● **Data supplied**:
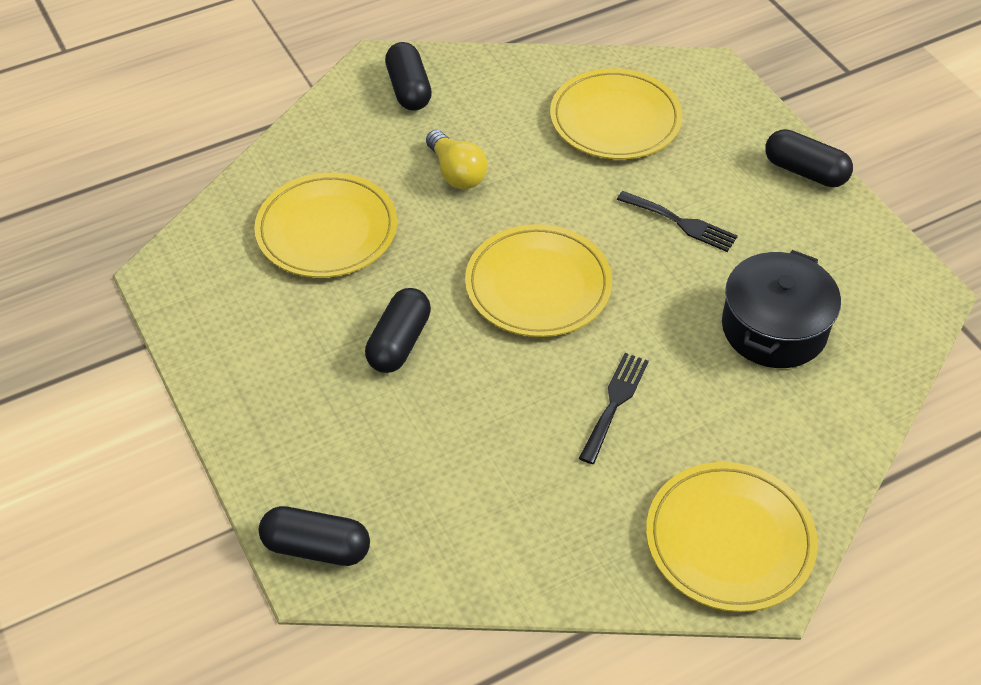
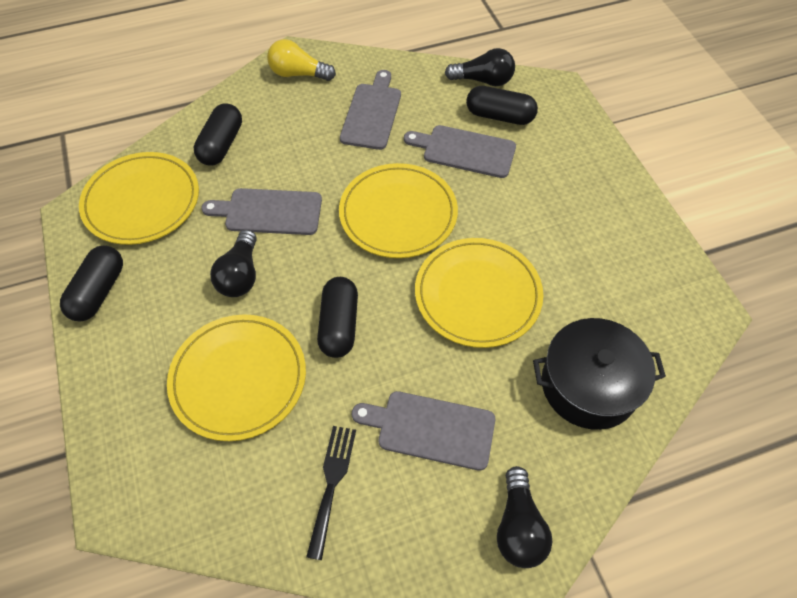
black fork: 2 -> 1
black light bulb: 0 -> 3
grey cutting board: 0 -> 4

* * *

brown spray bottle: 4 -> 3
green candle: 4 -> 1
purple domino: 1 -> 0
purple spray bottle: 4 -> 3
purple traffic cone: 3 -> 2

● **Directions**: Starting at the line above that holds "purple domino: 1 -> 0" and ending at the line that holds "purple traffic cone: 3 -> 2", transcribe each line exactly and include no other lines.

● **Problem solution**:
purple domino: 1 -> 0
purple spray bottle: 4 -> 3
purple traffic cone: 3 -> 2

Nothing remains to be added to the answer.